***** EXERCISE INPUT

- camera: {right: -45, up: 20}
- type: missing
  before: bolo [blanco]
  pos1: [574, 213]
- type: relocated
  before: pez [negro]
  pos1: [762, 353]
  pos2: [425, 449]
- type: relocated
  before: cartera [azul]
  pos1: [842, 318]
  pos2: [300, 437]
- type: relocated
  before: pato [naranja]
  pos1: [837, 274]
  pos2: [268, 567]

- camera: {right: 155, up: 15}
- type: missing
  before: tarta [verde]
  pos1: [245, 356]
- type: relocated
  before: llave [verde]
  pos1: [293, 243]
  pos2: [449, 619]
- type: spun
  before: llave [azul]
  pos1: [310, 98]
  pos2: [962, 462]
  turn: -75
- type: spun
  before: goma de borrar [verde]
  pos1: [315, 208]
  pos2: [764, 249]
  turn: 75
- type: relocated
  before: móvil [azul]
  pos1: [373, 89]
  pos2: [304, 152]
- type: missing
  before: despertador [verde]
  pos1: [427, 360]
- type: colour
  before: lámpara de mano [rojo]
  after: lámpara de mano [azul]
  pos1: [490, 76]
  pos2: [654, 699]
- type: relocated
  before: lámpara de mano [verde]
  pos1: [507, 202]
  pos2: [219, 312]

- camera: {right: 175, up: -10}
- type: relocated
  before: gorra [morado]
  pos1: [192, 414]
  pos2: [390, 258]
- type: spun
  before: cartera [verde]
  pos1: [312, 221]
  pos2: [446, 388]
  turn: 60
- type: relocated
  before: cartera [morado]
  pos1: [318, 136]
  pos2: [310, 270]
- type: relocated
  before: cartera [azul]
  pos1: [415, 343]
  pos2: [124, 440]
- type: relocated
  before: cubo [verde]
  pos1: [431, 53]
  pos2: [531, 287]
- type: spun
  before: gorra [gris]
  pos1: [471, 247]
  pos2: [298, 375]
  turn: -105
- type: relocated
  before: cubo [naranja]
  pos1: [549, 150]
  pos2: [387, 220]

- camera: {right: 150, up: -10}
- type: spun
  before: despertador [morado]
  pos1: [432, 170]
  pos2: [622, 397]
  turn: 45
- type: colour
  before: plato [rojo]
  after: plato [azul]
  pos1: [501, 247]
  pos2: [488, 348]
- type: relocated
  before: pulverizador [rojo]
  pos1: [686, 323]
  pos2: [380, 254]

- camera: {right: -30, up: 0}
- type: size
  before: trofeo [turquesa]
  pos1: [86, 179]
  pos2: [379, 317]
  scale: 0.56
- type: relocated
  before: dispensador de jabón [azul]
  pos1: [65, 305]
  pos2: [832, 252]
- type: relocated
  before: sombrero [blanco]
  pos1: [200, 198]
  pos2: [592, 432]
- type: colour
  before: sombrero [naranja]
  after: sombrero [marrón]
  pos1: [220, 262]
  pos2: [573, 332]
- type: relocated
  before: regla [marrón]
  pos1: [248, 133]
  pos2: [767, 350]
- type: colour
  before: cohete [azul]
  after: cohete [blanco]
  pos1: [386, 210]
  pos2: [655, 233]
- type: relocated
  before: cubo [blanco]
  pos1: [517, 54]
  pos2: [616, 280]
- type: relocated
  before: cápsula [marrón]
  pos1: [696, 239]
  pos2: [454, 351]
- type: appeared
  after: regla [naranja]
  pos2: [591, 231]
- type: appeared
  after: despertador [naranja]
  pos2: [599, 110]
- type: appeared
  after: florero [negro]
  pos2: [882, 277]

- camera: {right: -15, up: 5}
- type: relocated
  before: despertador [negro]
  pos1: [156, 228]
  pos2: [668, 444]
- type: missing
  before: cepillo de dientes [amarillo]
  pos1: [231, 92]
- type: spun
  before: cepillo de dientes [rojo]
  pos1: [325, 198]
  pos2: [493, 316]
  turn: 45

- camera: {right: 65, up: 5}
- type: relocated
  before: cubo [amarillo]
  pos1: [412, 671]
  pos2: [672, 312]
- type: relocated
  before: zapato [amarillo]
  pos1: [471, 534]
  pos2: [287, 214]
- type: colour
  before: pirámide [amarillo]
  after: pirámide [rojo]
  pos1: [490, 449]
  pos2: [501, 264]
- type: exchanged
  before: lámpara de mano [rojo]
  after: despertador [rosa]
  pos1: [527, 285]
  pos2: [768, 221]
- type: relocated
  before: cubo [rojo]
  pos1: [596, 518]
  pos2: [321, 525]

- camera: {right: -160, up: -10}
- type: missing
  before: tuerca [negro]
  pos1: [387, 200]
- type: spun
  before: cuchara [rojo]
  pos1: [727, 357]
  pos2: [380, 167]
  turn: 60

**********

- **WHAT TO WORK ON**:
Look above for the line holding "pos1: [842, 318]" and the line holding "pos2: [962, 462]". Retype both, and every line between them, word for word and nothing else.

- **EXPECTED ANSWER**:
  pos1: [842, 318]
  pos2: [300, 437]
- type: relocated
  before: pato [naranja]
  pos1: [837, 274]
  pos2: [268, 567]

- camera: {right: 155, up: 15}
- type: missing
  before: tarta [verde]
  pos1: [245, 356]
- type: relocated
  before: llave [verde]
  pos1: [293, 243]
  pos2: [449, 619]
- type: spun
  before: llave [azul]
  pos1: [310, 98]
  pos2: [962, 462]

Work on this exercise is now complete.